Excerpts from a dataset:
========

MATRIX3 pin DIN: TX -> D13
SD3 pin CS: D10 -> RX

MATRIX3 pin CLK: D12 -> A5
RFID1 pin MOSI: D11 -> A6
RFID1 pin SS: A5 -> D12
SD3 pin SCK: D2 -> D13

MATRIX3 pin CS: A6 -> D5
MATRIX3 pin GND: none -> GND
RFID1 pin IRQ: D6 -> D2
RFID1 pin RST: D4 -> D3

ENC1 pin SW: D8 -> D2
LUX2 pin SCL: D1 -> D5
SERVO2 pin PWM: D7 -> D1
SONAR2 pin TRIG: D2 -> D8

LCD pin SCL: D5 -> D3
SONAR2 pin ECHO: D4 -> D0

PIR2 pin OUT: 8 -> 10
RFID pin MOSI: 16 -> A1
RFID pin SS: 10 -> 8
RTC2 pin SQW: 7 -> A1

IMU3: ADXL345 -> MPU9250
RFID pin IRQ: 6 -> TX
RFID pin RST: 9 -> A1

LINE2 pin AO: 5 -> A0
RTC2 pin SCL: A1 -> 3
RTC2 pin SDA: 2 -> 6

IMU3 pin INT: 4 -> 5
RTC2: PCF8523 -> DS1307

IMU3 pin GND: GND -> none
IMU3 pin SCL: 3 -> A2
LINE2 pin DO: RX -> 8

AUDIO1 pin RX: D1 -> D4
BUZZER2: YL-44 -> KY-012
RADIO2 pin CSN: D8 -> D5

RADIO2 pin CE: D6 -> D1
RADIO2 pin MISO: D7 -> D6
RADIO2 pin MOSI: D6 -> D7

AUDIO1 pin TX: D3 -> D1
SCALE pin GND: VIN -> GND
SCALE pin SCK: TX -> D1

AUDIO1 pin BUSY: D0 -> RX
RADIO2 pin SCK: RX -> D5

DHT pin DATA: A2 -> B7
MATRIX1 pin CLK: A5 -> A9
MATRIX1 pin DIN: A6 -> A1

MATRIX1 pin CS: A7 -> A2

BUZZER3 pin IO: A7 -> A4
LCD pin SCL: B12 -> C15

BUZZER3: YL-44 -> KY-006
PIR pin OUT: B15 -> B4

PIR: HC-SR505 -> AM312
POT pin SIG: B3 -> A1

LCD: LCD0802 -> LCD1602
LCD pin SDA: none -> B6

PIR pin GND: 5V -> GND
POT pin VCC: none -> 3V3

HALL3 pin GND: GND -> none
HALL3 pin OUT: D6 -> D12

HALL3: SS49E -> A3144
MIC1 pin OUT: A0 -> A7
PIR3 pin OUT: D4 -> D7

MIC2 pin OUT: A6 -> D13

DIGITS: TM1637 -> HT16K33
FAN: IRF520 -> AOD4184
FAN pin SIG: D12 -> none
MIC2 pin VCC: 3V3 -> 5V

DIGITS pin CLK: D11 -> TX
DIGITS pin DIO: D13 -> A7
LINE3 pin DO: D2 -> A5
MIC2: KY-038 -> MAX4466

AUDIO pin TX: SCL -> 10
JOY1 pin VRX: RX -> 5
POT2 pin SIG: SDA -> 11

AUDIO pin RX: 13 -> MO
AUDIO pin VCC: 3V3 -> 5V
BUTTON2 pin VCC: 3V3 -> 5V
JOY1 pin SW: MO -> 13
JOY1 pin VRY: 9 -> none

========

Problem requirements: All of the data above should be reproduced exactly, with nothing left out.

Answer to this task:
MATRIX3 pin DIN: TX -> D13
SD3 pin CS: D10 -> RX

MATRIX3 pin CLK: D12 -> A5
RFID1 pin MOSI: D11 -> A6
RFID1 pin SS: A5 -> D12
SD3 pin SCK: D2 -> D13

MATRIX3 pin CS: A6 -> D5
MATRIX3 pin GND: none -> GND
RFID1 pin IRQ: D6 -> D2
RFID1 pin RST: D4 -> D3

ENC1 pin SW: D8 -> D2
LUX2 pin SCL: D1 -> D5
SERVO2 pin PWM: D7 -> D1
SONAR2 pin TRIG: D2 -> D8

LCD pin SCL: D5 -> D3
SONAR2 pin ECHO: D4 -> D0

PIR2 pin OUT: 8 -> 10
RFID pin MOSI: 16 -> A1
RFID pin SS: 10 -> 8
RTC2 pin SQW: 7 -> A1

IMU3: ADXL345 -> MPU9250
RFID pin IRQ: 6 -> TX
RFID pin RST: 9 -> A1

LINE2 pin AO: 5 -> A0
RTC2 pin SCL: A1 -> 3
RTC2 pin SDA: 2 -> 6

IMU3 pin INT: 4 -> 5
RTC2: PCF8523 -> DS1307

IMU3 pin GND: GND -> none
IMU3 pin SCL: 3 -> A2
LINE2 pin DO: RX -> 8

AUDIO1 pin RX: D1 -> D4
BUZZER2: YL-44 -> KY-012
RADIO2 pin CSN: D8 -> D5

RADIO2 pin CE: D6 -> D1
RADIO2 pin MISO: D7 -> D6
RADIO2 pin MOSI: D6 -> D7

AUDIO1 pin TX: D3 -> D1
SCALE pin GND: VIN -> GND
SCALE pin SCK: TX -> D1

AUDIO1 pin BUSY: D0 -> RX
RADIO2 pin SCK: RX -> D5

DHT pin DATA: A2 -> B7
MATRIX1 pin CLK: A5 -> A9
MATRIX1 pin DIN: A6 -> A1

MATRIX1 pin CS: A7 -> A2

BUZZER3 pin IO: A7 -> A4
LCD pin SCL: B12 -> C15

BUZZER3: YL-44 -> KY-006
PIR pin OUT: B15 -> B4

PIR: HC-SR505 -> AM312
POT pin SIG: B3 -> A1

LCD: LCD0802 -> LCD1602
LCD pin SDA: none -> B6

PIR pin GND: 5V -> GND
POT pin VCC: none -> 3V3

HALL3 pin GND: GND -> none
HALL3 pin OUT: D6 -> D12

HALL3: SS49E -> A3144
MIC1 pin OUT: A0 -> A7
PIR3 pin OUT: D4 -> D7

MIC2 pin OUT: A6 -> D13

DIGITS: TM1637 -> HT16K33
FAN: IRF520 -> AOD4184
FAN pin SIG: D12 -> none
MIC2 pin VCC: 3V3 -> 5V

DIGITS pin CLK: D11 -> TX
DIGITS pin DIO: D13 -> A7
LINE3 pin DO: D2 -> A5
MIC2: KY-038 -> MAX4466

AUDIO pin TX: SCL -> 10
JOY1 pin VRX: RX -> 5
POT2 pin SIG: SDA -> 11

AUDIO pin RX: 13 -> MO
AUDIO pin VCC: 3V3 -> 5V
BUTTON2 pin VCC: 3V3 -> 5V
JOY1 pin SW: MO -> 13
JOY1 pin VRY: 9 -> none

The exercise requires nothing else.